**WORK REQUIRED:** Retype the records character for character, beginning at the line that contains "(Studio Apartment featuring" and stopping after the line that contains "Hasebe) (810, 202)". Include both of those lines and nothing else.

**RECORDS PROVIDED:**

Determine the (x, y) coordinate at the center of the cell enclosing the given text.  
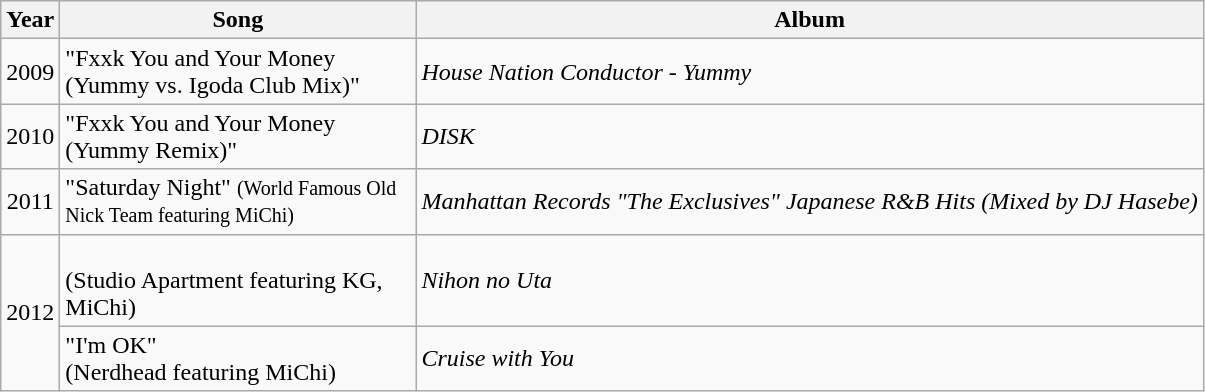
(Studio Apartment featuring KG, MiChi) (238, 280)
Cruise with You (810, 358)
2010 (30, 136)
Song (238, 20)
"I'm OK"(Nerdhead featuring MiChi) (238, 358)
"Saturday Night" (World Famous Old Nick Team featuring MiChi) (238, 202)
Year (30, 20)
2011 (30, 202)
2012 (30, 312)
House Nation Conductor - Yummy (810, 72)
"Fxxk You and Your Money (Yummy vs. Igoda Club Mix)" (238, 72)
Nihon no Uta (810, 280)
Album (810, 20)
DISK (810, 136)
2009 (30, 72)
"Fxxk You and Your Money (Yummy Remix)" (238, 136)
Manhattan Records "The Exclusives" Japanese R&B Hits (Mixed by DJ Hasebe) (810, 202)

--

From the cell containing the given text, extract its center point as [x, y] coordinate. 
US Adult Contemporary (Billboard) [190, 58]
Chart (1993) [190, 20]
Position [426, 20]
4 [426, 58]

==

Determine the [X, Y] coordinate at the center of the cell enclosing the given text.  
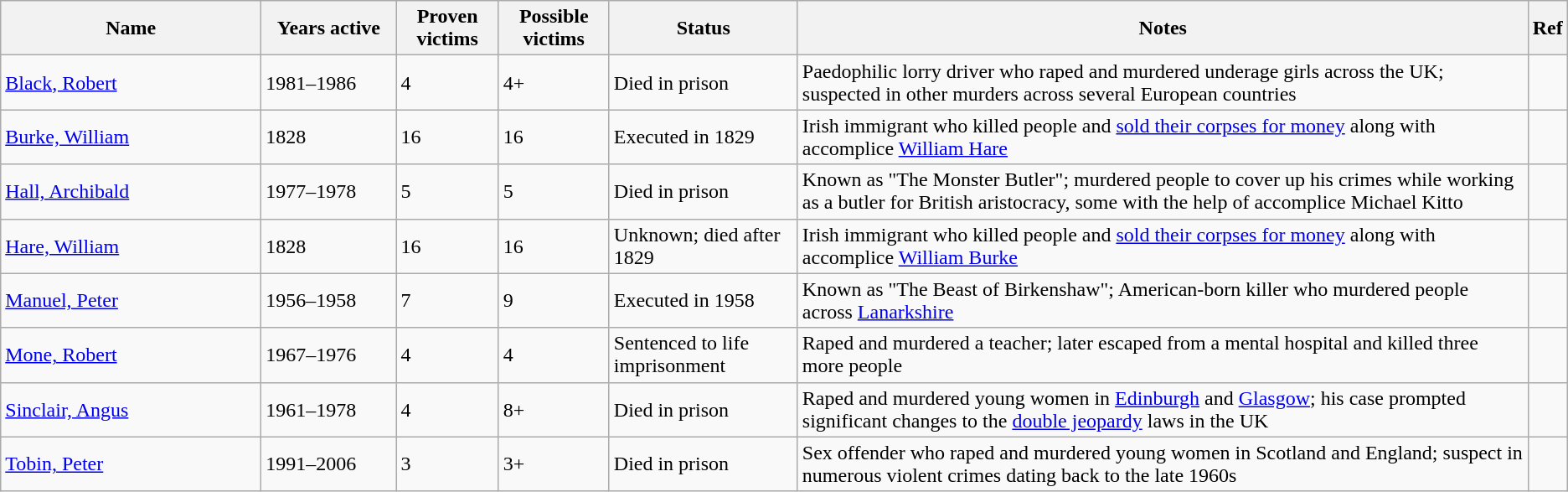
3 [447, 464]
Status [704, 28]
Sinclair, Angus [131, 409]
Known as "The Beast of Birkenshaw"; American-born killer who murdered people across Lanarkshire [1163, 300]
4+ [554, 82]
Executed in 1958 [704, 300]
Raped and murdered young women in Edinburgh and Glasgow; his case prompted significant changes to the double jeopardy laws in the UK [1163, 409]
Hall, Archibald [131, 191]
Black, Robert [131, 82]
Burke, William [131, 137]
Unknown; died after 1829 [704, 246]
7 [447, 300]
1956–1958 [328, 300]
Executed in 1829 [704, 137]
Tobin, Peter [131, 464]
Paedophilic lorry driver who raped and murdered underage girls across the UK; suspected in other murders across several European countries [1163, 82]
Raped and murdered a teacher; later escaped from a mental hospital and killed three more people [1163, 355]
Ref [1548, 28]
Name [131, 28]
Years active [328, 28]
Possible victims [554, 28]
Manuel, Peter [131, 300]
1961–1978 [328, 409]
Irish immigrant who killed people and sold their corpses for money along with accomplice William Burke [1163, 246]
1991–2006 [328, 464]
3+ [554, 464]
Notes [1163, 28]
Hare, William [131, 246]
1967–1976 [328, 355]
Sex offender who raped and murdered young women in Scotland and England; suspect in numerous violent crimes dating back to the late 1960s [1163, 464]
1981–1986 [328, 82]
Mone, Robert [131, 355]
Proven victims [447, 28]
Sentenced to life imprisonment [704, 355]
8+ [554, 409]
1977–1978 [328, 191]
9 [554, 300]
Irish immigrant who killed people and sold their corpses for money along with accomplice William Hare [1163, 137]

**SOLVED PROBLEM:**
(Studio Apartment featuring KG, MiChi) (238, 280)
Cruise with You (810, 358)
2010 (30, 136)
Song (238, 20)
"I'm OK"(Nerdhead featuring MiChi) (238, 358)
"Saturday Night" (World Famous Old Nick Team featuring MiChi) (238, 202)
Year (30, 20)
2011 (30, 202)
2012 (30, 312)
House Nation Conductor - Yummy (810, 72)
"Fxxk You and Your Money (Yummy vs. Igoda Club Mix)" (238, 72)
Nihon no Uta (810, 280)
Album (810, 20)
DISK (810, 136)
2009 (30, 72)
"Fxxk You and Your Money (Yummy Remix)" (238, 136)
Manhattan Records "The Exclusives" Japanese R&B Hits (Mixed by DJ Hasebe) (810, 202)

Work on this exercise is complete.